Rewrite the rows below as a Markdown table with the columns "No." and "Line," numbering each line in order and skipping blank lines. Leave the pictures out of your answer.

────────────────────────────────────────

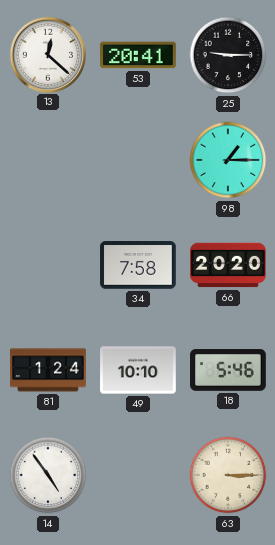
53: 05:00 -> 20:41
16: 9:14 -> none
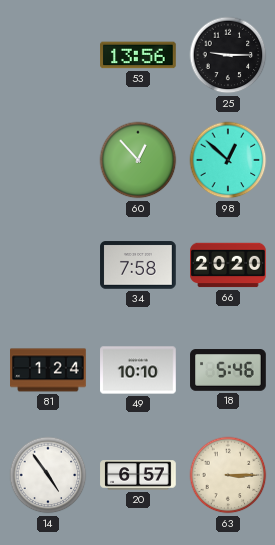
13: 12:22 -> none
53: 20:41 -> 13:56
60: none -> 12:53
98: 1:15 -> 12:52
20: none -> 6:57
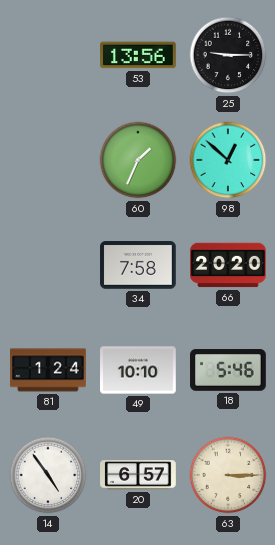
60: 12:53 -> 1:34
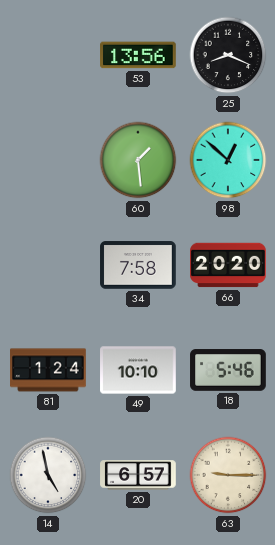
25: 9:15 -> 8:19
60: 1:34 -> 1:29
14: 4:54 -> 4:58
63: 3:15 -> 9:15
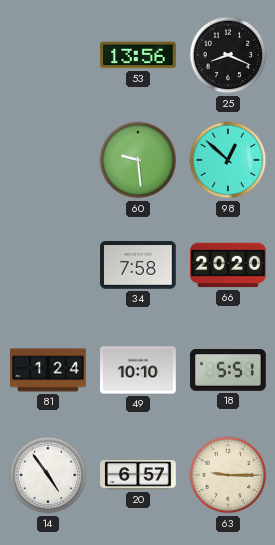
60: 1:29 -> 9:29
18: 5:46 -> 5:51
14: 4:58 -> 4:54
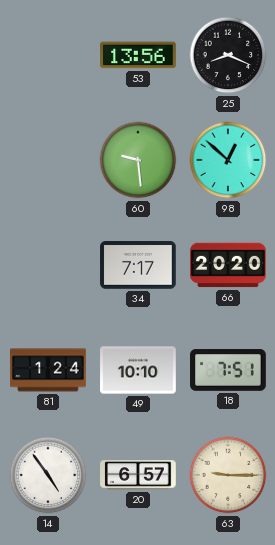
34: 7:58 -> 7:17
18: 5:51 -> 7:51
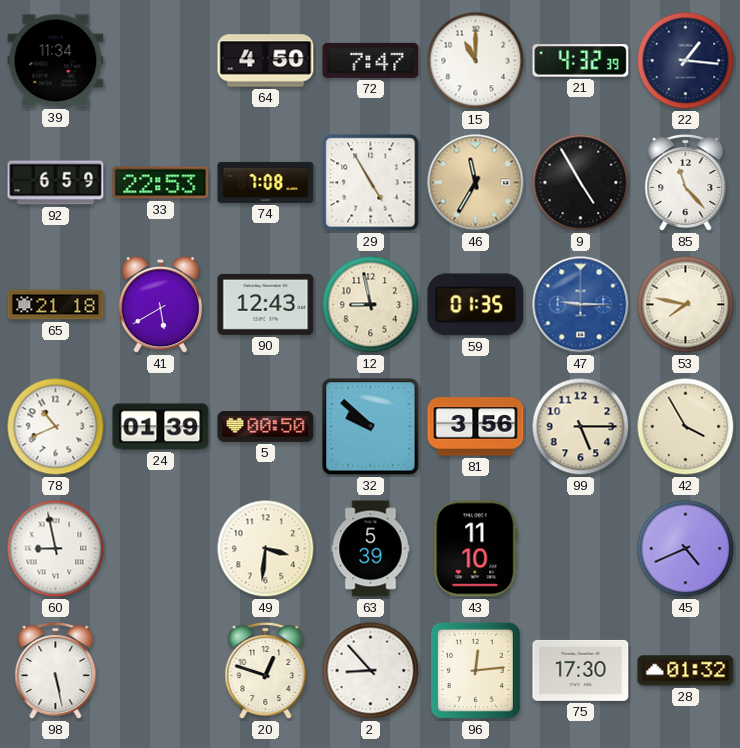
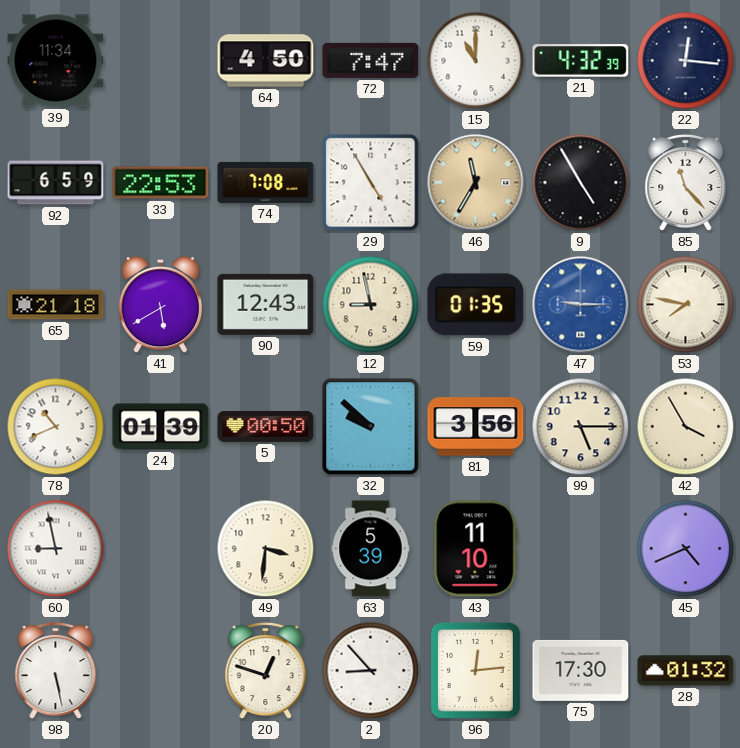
22: 1:16 -> 12:16
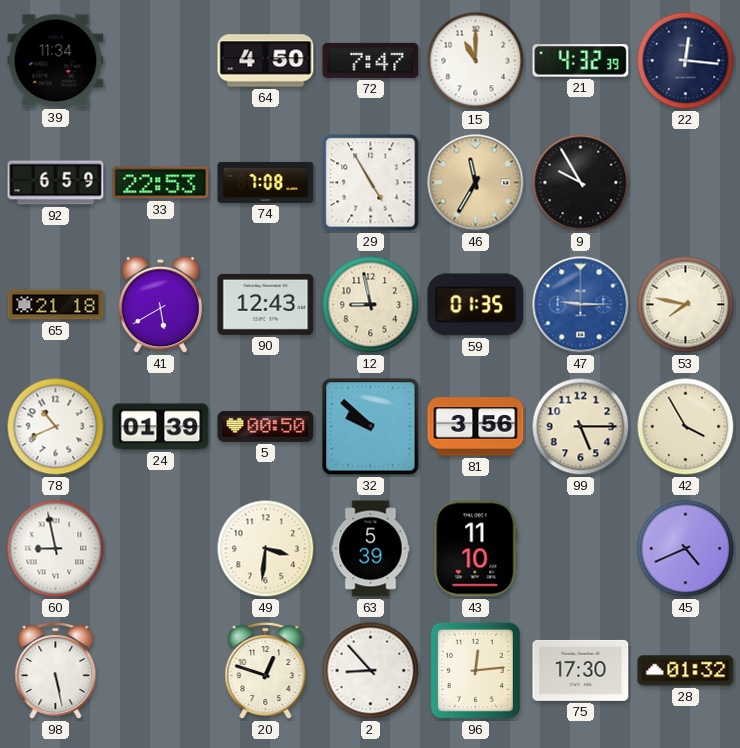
9: 4:55 -> 9:55
85: 11:23 -> none
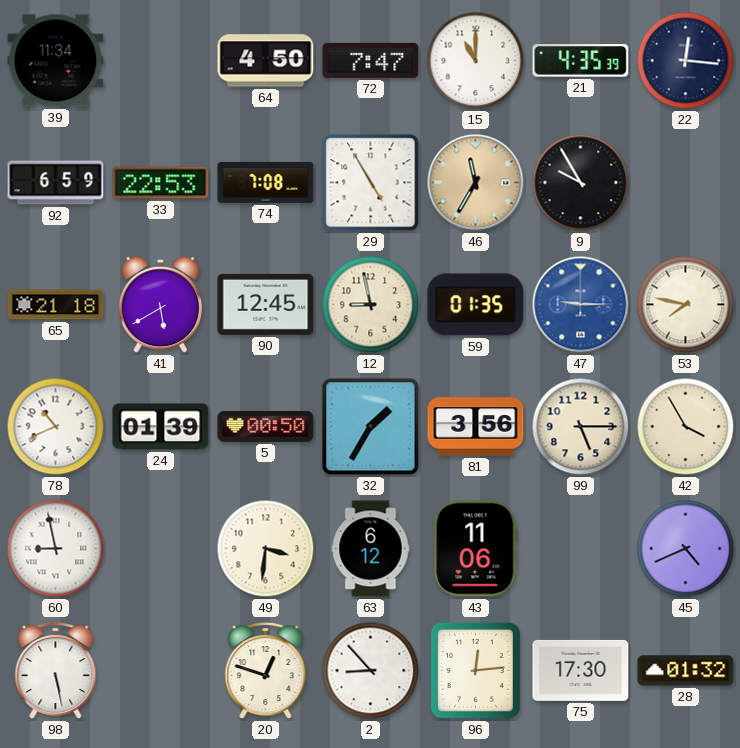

────────────────────────────────────────

◆ CORRECT ANSWER ◆
| No. | Line |
|---|---|
| 1 | 53: 05:00 -> 20:41 |
| 2 | 16: 9:14 -> none |
| 3 | 13: 12:22 -> none |
| 4 | 53: 20:41 -> 13:56 |
| 5 | 60: none -> 12:53 |
| 6 | 98: 1:15 -> 12:52 |
| 7 | 20: none -> 6:57 |
| 8 | 60: 12:53 -> 1:34 |
| 9 | 25: 9:15 -> 8:19 |
| 10 | 60: 1:34 -> 1:29 |
| 11 | 14: 4:54 -> 4:58 |
| 12 | 63: 3:15 -> 9:15 |
| 13 | 60: 1:29 -> 9:29 |
| 14 | 18: 5:46 -> 5:51 |
| 15 | 14: 4:58 -> 4:54 |
| 16 | 34: 7:58 -> 7:17 |
| 17 | 18: 5:51 -> 7:51 |
| 18 | 22: 1:16 -> 12:16 |
| 19 | 9: 4:55 -> 9:55 |
| 20 | 85: 11:23 -> none |